Study material

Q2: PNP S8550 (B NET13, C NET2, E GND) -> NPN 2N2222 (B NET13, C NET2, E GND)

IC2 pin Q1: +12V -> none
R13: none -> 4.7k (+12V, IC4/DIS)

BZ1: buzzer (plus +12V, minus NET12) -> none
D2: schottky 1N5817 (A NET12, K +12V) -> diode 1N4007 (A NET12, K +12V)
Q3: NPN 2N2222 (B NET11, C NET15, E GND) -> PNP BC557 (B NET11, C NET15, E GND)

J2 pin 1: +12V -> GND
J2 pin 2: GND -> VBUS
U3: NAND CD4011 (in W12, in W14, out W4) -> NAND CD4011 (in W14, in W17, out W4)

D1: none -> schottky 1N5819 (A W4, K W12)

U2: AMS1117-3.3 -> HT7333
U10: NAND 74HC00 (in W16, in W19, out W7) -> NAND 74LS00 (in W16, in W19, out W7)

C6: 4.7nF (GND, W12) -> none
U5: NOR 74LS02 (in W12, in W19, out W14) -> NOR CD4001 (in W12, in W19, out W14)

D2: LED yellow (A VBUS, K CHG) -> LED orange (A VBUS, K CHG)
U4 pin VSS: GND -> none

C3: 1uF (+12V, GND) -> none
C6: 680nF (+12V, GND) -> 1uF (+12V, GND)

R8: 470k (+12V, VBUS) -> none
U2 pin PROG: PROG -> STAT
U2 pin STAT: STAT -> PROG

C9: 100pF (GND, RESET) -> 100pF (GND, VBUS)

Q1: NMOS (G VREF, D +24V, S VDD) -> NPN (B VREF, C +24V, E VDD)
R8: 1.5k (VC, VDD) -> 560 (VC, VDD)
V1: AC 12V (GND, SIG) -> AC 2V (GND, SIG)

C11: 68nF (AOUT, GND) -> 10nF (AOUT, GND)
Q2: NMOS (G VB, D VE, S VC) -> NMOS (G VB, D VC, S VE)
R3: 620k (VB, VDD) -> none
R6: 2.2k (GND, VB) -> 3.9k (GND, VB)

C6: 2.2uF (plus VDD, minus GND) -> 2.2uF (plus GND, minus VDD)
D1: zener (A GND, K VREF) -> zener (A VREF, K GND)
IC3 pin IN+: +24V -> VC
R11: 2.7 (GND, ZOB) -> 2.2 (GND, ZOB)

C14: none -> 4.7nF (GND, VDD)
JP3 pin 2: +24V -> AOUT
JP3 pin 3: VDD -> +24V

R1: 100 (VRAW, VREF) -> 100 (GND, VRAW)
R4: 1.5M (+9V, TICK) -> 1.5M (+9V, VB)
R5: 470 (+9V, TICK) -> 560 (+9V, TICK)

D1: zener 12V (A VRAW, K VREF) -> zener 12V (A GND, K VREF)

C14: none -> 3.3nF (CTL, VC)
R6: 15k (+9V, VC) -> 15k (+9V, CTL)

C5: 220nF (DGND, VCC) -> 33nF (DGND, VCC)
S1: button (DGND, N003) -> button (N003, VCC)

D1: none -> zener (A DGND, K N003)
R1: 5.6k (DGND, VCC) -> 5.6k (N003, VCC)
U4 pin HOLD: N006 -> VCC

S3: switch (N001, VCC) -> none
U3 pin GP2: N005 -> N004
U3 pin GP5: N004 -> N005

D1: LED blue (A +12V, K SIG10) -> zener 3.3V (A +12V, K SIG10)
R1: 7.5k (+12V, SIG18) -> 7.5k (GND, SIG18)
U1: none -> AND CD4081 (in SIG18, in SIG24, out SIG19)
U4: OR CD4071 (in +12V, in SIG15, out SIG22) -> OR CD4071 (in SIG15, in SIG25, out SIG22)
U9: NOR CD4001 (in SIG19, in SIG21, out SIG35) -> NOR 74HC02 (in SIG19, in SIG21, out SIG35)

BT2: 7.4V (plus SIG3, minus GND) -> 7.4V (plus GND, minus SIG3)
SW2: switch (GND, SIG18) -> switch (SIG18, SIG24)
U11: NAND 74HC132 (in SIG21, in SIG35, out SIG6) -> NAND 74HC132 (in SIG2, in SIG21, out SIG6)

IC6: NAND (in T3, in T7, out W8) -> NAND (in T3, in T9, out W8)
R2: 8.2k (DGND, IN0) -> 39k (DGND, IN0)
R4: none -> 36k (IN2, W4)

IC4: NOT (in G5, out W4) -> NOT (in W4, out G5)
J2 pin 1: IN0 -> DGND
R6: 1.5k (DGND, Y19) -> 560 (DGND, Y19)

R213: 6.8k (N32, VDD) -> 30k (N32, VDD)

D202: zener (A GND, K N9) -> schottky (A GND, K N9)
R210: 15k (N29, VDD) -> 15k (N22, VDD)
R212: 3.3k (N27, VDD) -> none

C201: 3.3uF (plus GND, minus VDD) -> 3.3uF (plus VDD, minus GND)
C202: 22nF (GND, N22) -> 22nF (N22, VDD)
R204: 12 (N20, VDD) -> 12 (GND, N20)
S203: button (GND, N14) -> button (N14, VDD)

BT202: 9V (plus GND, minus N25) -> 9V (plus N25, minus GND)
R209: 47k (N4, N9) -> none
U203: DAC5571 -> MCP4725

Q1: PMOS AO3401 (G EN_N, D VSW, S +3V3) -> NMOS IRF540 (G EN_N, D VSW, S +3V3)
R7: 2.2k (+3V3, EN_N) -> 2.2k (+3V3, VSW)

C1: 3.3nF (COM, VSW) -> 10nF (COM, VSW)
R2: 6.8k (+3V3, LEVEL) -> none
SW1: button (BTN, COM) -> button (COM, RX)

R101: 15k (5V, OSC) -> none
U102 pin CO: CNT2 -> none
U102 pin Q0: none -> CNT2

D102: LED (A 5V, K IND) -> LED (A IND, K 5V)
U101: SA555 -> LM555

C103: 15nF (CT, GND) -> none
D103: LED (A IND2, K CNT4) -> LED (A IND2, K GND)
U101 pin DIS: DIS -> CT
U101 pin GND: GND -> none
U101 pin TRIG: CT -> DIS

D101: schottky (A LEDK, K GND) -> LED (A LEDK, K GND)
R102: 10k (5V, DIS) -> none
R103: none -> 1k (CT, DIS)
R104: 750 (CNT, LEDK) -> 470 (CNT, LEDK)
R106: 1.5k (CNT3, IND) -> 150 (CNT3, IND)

Exercise prompt
Reply by returning the full set of records above exactly.

Completed exercise
Q2: PNP S8550 (B NET13, C NET2, E GND) -> NPN 2N2222 (B NET13, C NET2, E GND)

IC2 pin Q1: +12V -> none
R13: none -> 4.7k (+12V, IC4/DIS)

BZ1: buzzer (plus +12V, minus NET12) -> none
D2: schottky 1N5817 (A NET12, K +12V) -> diode 1N4007 (A NET12, K +12V)
Q3: NPN 2N2222 (B NET11, C NET15, E GND) -> PNP BC557 (B NET11, C NET15, E GND)

J2 pin 1: +12V -> GND
J2 pin 2: GND -> VBUS
U3: NAND CD4011 (in W12, in W14, out W4) -> NAND CD4011 (in W14, in W17, out W4)

D1: none -> schottky 1N5819 (A W4, K W12)

U2: AMS1117-3.3 -> HT7333
U10: NAND 74HC00 (in W16, in W19, out W7) -> NAND 74LS00 (in W16, in W19, out W7)

C6: 4.7nF (GND, W12) -> none
U5: NOR 74LS02 (in W12, in W19, out W14) -> NOR CD4001 (in W12, in W19, out W14)

D2: LED yellow (A VBUS, K CHG) -> LED orange (A VBUS, K CHG)
U4 pin VSS: GND -> none

C3: 1uF (+12V, GND) -> none
C6: 680nF (+12V, GND) -> 1uF (+12V, GND)

R8: 470k (+12V, VBUS) -> none
U2 pin PROG: PROG -> STAT
U2 pin STAT: STAT -> PROG

C9: 100pF (GND, RESET) -> 100pF (GND, VBUS)

Q1: NMOS (G VREF, D +24V, S VDD) -> NPN (B VREF, C +24V, E VDD)
R8: 1.5k (VC, VDD) -> 560 (VC, VDD)
V1: AC 12V (GND, SIG) -> AC 2V (GND, SIG)

C11: 68nF (AOUT, GND) -> 10nF (AOUT, GND)
Q2: NMOS (G VB, D VE, S VC) -> NMOS (G VB, D VC, S VE)
R3: 620k (VB, VDD) -> none
R6: 2.2k (GND, VB) -> 3.9k (GND, VB)

C6: 2.2uF (plus VDD, minus GND) -> 2.2uF (plus GND, minus VDD)
D1: zener (A GND, K VREF) -> zener (A VREF, K GND)
IC3 pin IN+: +24V -> VC
R11: 2.7 (GND, ZOB) -> 2.2 (GND, ZOB)

C14: none -> 4.7nF (GND, VDD)
JP3 pin 2: +24V -> AOUT
JP3 pin 3: VDD -> +24V

R1: 100 (VRAW, VREF) -> 100 (GND, VRAW)
R4: 1.5M (+9V, TICK) -> 1.5M (+9V, VB)
R5: 470 (+9V, TICK) -> 560 (+9V, TICK)

D1: zener 12V (A VRAW, K VREF) -> zener 12V (A GND, K VREF)

C14: none -> 3.3nF (CTL, VC)
R6: 15k (+9V, VC) -> 15k (+9V, CTL)

C5: 220nF (DGND, VCC) -> 33nF (DGND, VCC)
S1: button (DGND, N003) -> button (N003, VCC)

D1: none -> zener (A DGND, K N003)
R1: 5.6k (DGND, VCC) -> 5.6k (N003, VCC)
U4 pin HOLD: N006 -> VCC

S3: switch (N001, VCC) -> none
U3 pin GP2: N005 -> N004
U3 pin GP5: N004 -> N005

D1: LED blue (A +12V, K SIG10) -> zener 3.3V (A +12V, K SIG10)
R1: 7.5k (+12V, SIG18) -> 7.5k (GND, SIG18)
U1: none -> AND CD4081 (in SIG18, in SIG24, out SIG19)
U4: OR CD4071 (in +12V, in SIG15, out SIG22) -> OR CD4071 (in SIG15, in SIG25, out SIG22)
U9: NOR CD4001 (in SIG19, in SIG21, out SIG35) -> NOR 74HC02 (in SIG19, in SIG21, out SIG35)

BT2: 7.4V (plus SIG3, minus GND) -> 7.4V (plus GND, minus SIG3)
SW2: switch (GND, SIG18) -> switch (SIG18, SIG24)
U11: NAND 74HC132 (in SIG21, in SIG35, out SIG6) -> NAND 74HC132 (in SIG2, in SIG21, out SIG6)

IC6: NAND (in T3, in T7, out W8) -> NAND (in T3, in T9, out W8)
R2: 8.2k (DGND, IN0) -> 39k (DGND, IN0)
R4: none -> 36k (IN2, W4)

IC4: NOT (in G5, out W4) -> NOT (in W4, out G5)
J2 pin 1: IN0 -> DGND
R6: 1.5k (DGND, Y19) -> 560 (DGND, Y19)

R213: 6.8k (N32, VDD) -> 30k (N32, VDD)

D202: zener (A GND, K N9) -> schottky (A GND, K N9)
R210: 15k (N29, VDD) -> 15k (N22, VDD)
R212: 3.3k (N27, VDD) -> none

C201: 3.3uF (plus GND, minus VDD) -> 3.3uF (plus VDD, minus GND)
C202: 22nF (GND, N22) -> 22nF (N22, VDD)
R204: 12 (N20, VDD) -> 12 (GND, N20)
S203: button (GND, N14) -> button (N14, VDD)

BT202: 9V (plus GND, minus N25) -> 9V (plus N25, minus GND)
R209: 47k (N4, N9) -> none
U203: DAC5571 -> MCP4725

Q1: PMOS AO3401 (G EN_N, D VSW, S +3V3) -> NMOS IRF540 (G EN_N, D VSW, S +3V3)
R7: 2.2k (+3V3, EN_N) -> 2.2k (+3V3, VSW)

C1: 3.3nF (COM, VSW) -> 10nF (COM, VSW)
R2: 6.8k (+3V3, LEVEL) -> none
SW1: button (BTN, COM) -> button (COM, RX)

R101: 15k (5V, OSC) -> none
U102 pin CO: CNT2 -> none
U102 pin Q0: none -> CNT2

D102: LED (A 5V, K IND) -> LED (A IND, K 5V)
U101: SA555 -> LM555

C103: 15nF (CT, GND) -> none
D103: LED (A IND2, K CNT4) -> LED (A IND2, K GND)
U101 pin DIS: DIS -> CT
U101 pin GND: GND -> none
U101 pin TRIG: CT -> DIS

D101: schottky (A LEDK, K GND) -> LED (A LEDK, K GND)
R102: 10k (5V, DIS) -> none
R103: none -> 1k (CT, DIS)
R104: 750 (CNT, LEDK) -> 470 (CNT, LEDK)
R106: 1.5k (CNT3, IND) -> 150 (CNT3, IND)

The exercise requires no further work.